[Excerpts from a dataset]

◇ ◇ ◇ ◇ ◇

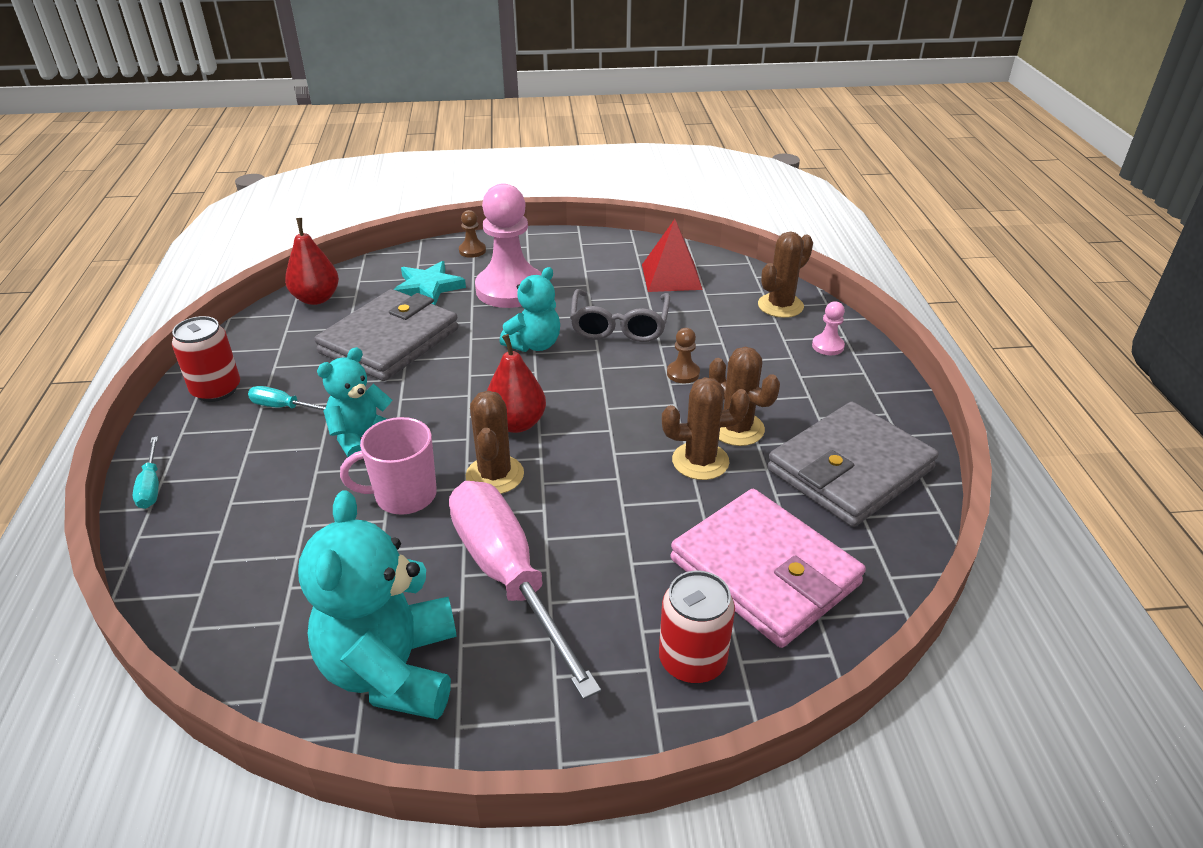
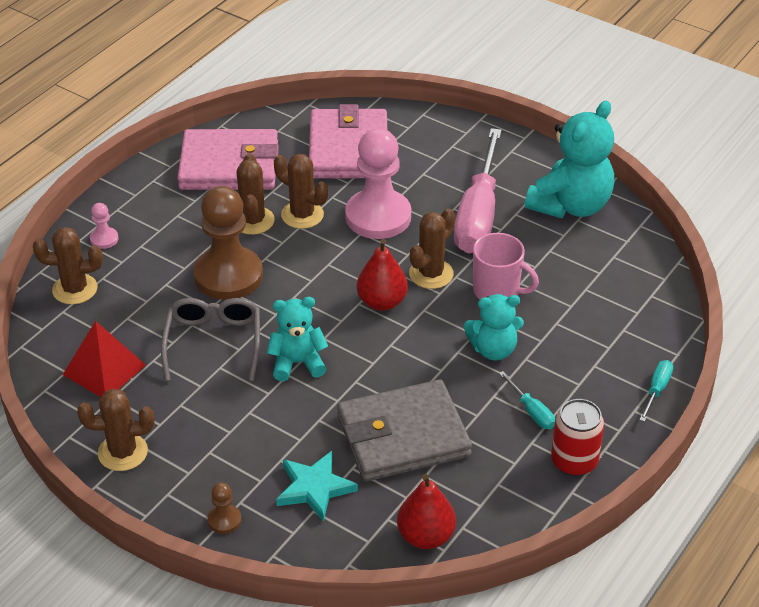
camera: 140 degrees left, 5 degrees up
(510, 289) = (249, 439): pink pawn -> pink pawn (378, 217)
(586, 249) = (123, 452): none -> brown cactus
(619, 325) = (213, 343): grey glasses -> grey glasses turned 45 degrees counterclockwise
(683, 373) = (228, 276): brown pawn -> brown pawn, size x2.38
(692, 660) = (429, 138): red can -> none
(850, 469) = (229, 165): grey wallet -> pink wallet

◇ ◇ ◇ ◇ ◇

- **Exercise details**
Restate the entries above word for word, keeping pictures out of the copy.

- **Exercise response**
camera: 140 degrees left, 5 degrees up
(510, 289) = (249, 439): pink pawn -> pink pawn (378, 217)
(586, 249) = (123, 452): none -> brown cactus
(619, 325) = (213, 343): grey glasses -> grey glasses turned 45 degrees counterclockwise
(683, 373) = (228, 276): brown pawn -> brown pawn, size x2.38
(692, 660) = (429, 138): red can -> none
(850, 469) = (229, 165): grey wallet -> pink wallet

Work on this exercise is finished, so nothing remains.